Collection entries:
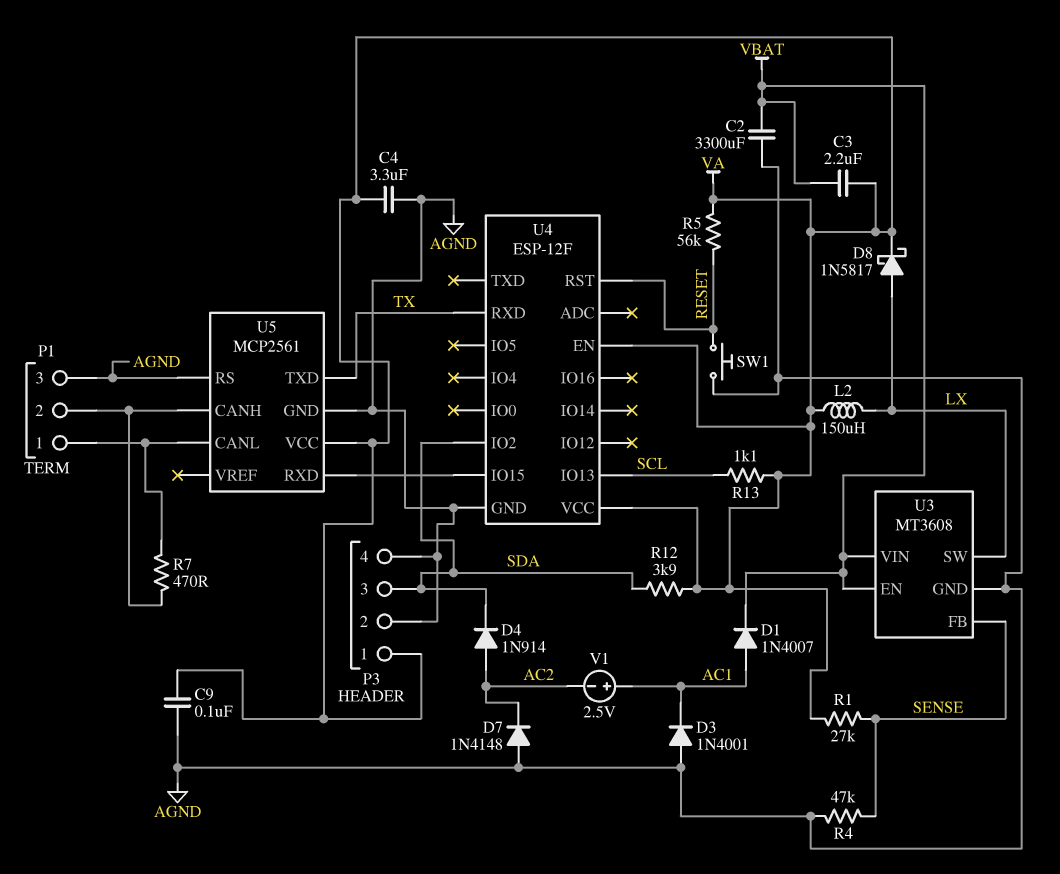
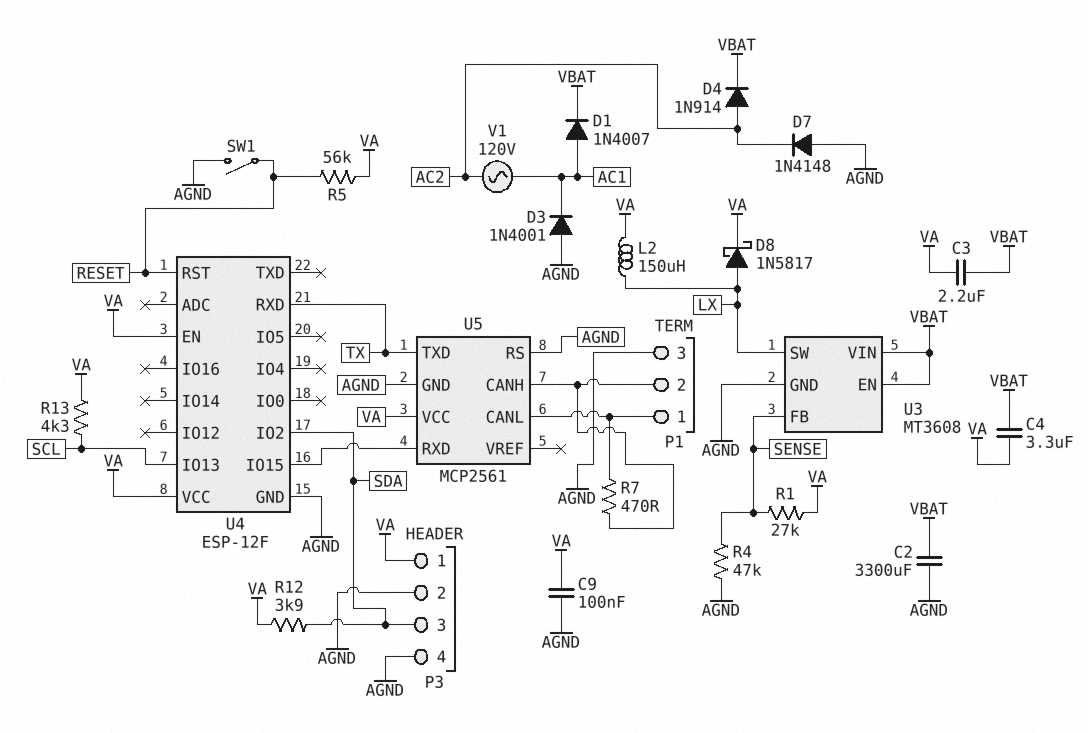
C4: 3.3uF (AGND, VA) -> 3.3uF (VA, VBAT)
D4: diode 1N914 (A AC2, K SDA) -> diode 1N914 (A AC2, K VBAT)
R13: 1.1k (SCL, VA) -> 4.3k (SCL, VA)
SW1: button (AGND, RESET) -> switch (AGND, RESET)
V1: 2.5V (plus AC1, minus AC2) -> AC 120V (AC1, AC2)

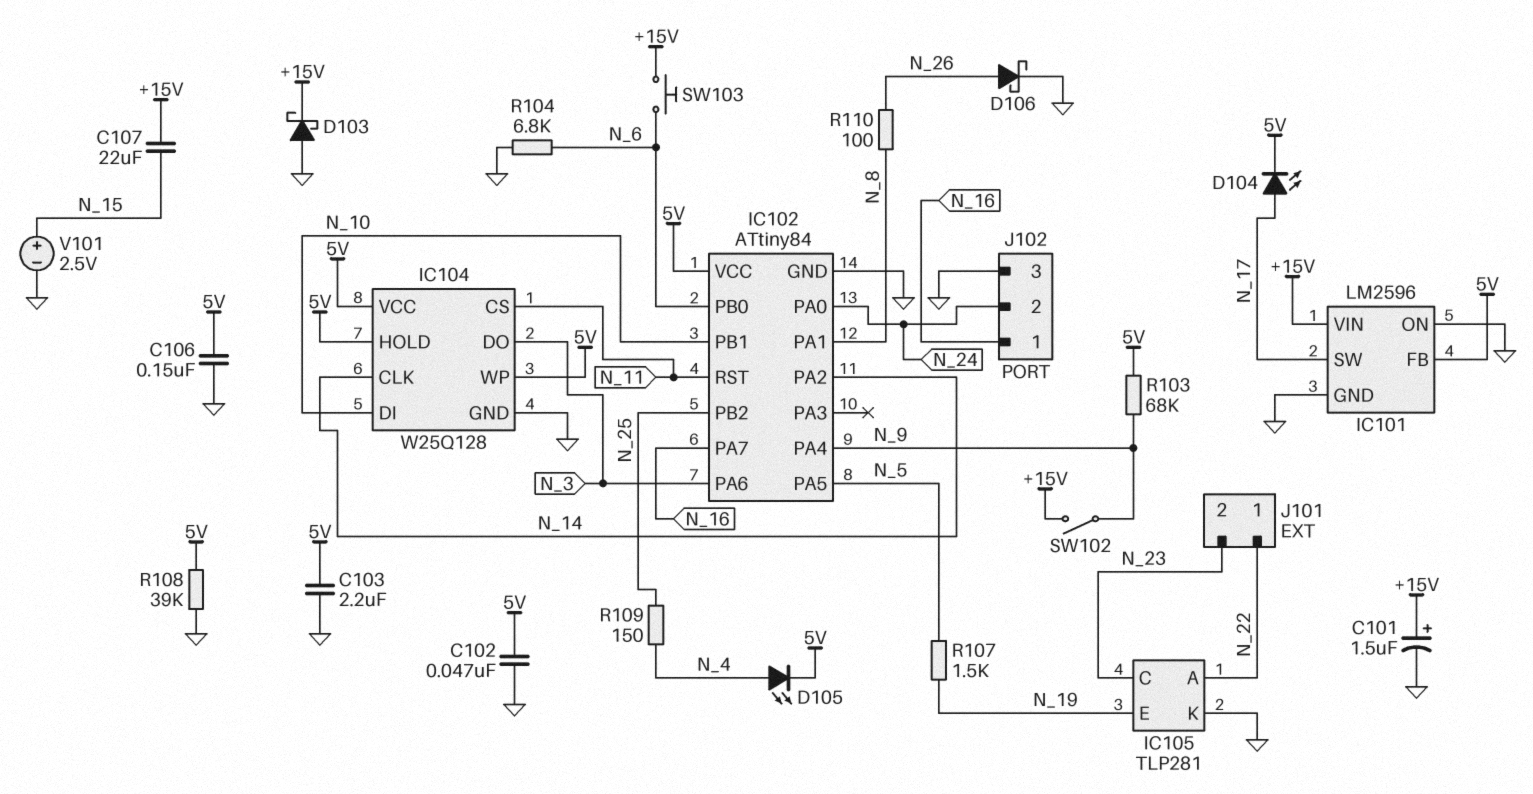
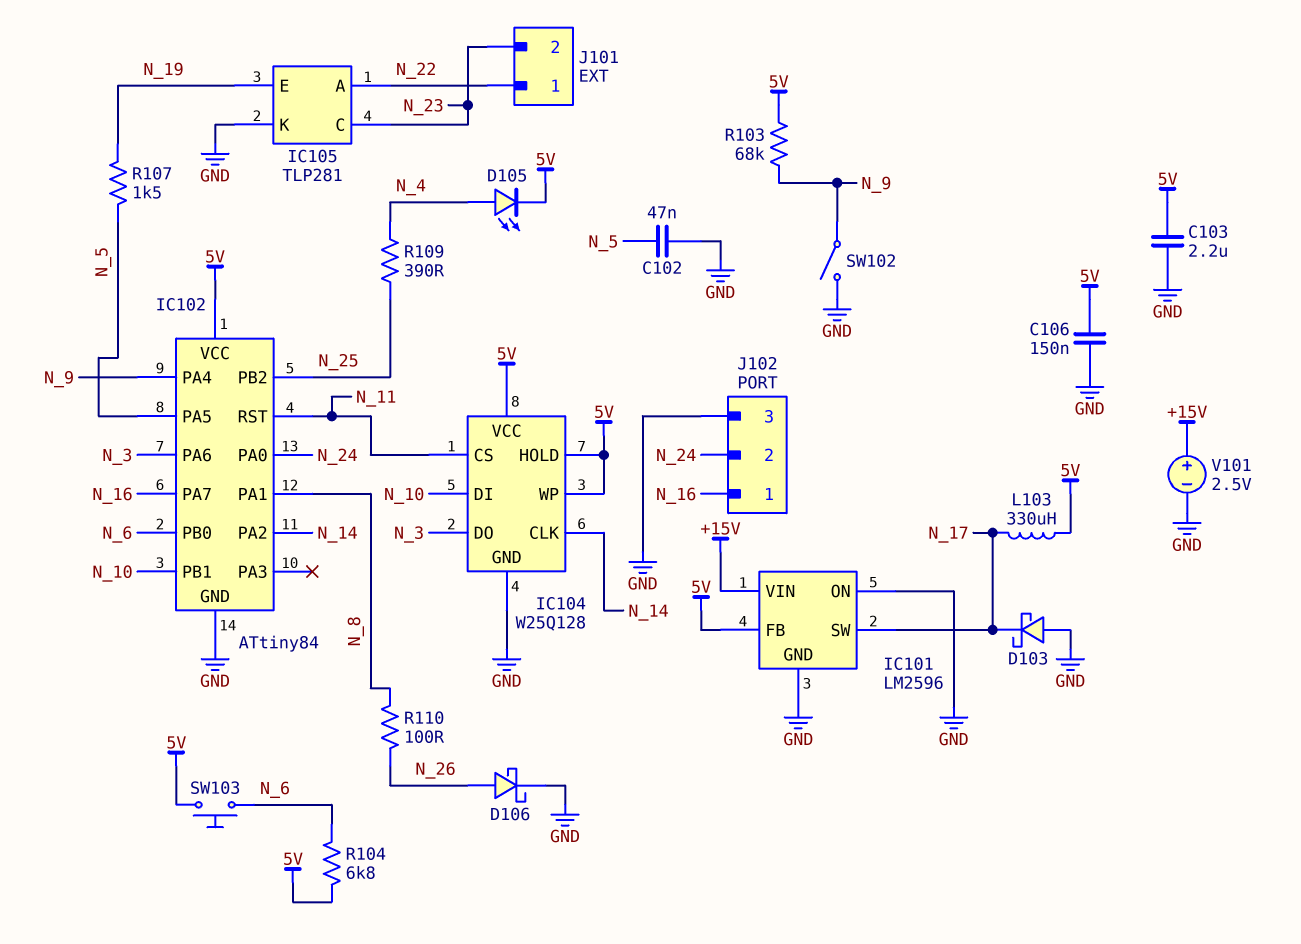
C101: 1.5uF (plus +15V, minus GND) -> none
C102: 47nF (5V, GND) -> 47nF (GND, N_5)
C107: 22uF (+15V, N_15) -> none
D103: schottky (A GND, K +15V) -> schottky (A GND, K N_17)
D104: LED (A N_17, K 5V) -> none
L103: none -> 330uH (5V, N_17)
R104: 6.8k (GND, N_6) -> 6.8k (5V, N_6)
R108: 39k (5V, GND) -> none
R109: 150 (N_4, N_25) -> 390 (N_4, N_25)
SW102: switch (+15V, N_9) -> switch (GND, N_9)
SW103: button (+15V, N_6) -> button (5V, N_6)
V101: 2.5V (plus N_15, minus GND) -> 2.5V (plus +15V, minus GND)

**TASK**: From the line holding "SW102: switch (+15V, N_9)" down to the final line above, quote every line exactly and only those lines.

**ANSWER SECTION**:
SW102: switch (+15V, N_9) -> switch (GND, N_9)
SW103: button (+15V, N_6) -> button (5V, N_6)
V101: 2.5V (plus N_15, minus GND) -> 2.5V (plus +15V, minus GND)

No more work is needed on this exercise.